**TASK DETAILS**. Copy out the listing below with every "pistol" switched to "revolver" and nothing else changed. Leave the pictures out.

**DATASET EXTRACT**.

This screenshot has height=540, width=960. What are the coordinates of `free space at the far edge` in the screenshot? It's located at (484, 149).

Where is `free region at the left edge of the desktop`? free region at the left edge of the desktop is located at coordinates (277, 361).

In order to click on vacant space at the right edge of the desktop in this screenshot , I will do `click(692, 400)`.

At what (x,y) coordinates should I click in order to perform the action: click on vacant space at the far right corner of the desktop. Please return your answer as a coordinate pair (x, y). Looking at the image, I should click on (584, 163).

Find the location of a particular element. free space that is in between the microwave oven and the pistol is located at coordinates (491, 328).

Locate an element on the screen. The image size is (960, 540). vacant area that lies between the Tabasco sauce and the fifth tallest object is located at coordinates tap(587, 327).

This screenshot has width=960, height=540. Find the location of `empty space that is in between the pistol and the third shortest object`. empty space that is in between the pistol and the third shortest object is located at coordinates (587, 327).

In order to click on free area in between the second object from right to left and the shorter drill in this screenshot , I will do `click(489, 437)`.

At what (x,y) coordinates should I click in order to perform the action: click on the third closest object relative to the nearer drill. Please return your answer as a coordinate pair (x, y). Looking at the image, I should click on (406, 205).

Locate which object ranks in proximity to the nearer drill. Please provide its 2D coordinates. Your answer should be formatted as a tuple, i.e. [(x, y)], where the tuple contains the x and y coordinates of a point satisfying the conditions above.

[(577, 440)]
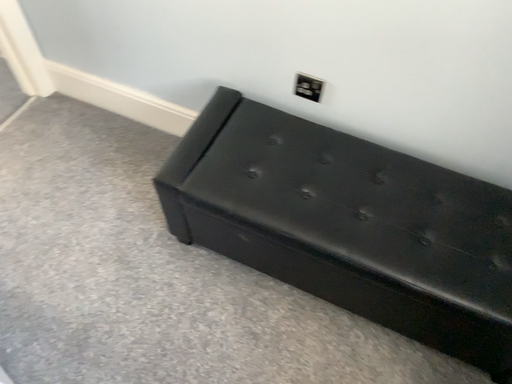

**TASK SOLUTION**.
This screenshot has height=540, width=960. What are the coordinates of `free space at the far edge` in the screenshot? It's located at (484, 149).

Where is `free region at the left edge of the desktop`? free region at the left edge of the desktop is located at coordinates (277, 361).

In order to click on vacant space at the right edge of the desktop in this screenshot , I will do `click(692, 400)`.

At what (x,y) coordinates should I click in order to perform the action: click on vacant space at the far right corner of the desktop. Please return your answer as a coordinate pair (x, y). Looking at the image, I should click on (584, 163).

Find the location of a particular element. free space that is in between the microwave oven and the revolver is located at coordinates (491, 328).

Locate an element on the screen. The image size is (960, 540). vacant area that lies between the Tabasco sauce and the fifth tallest object is located at coordinates tap(587, 327).

This screenshot has width=960, height=540. Find the location of `empty space that is in between the revolver and the third shortest object`. empty space that is in between the revolver and the third shortest object is located at coordinates (587, 327).

In order to click on free area in between the second object from right to left and the shorter drill in this screenshot , I will do `click(489, 437)`.

At what (x,y) coordinates should I click in order to perform the action: click on the third closest object relative to the nearer drill. Please return your answer as a coordinate pair (x, y). Looking at the image, I should click on (406, 205).

Locate which object ranks in proximity to the nearer drill. Please provide its 2D coordinates. Your answer should be formatted as a tuple, i.e. [(x, y)], where the tuple contains the x and y coordinates of a point satisfying the conditions above.

[(577, 440)]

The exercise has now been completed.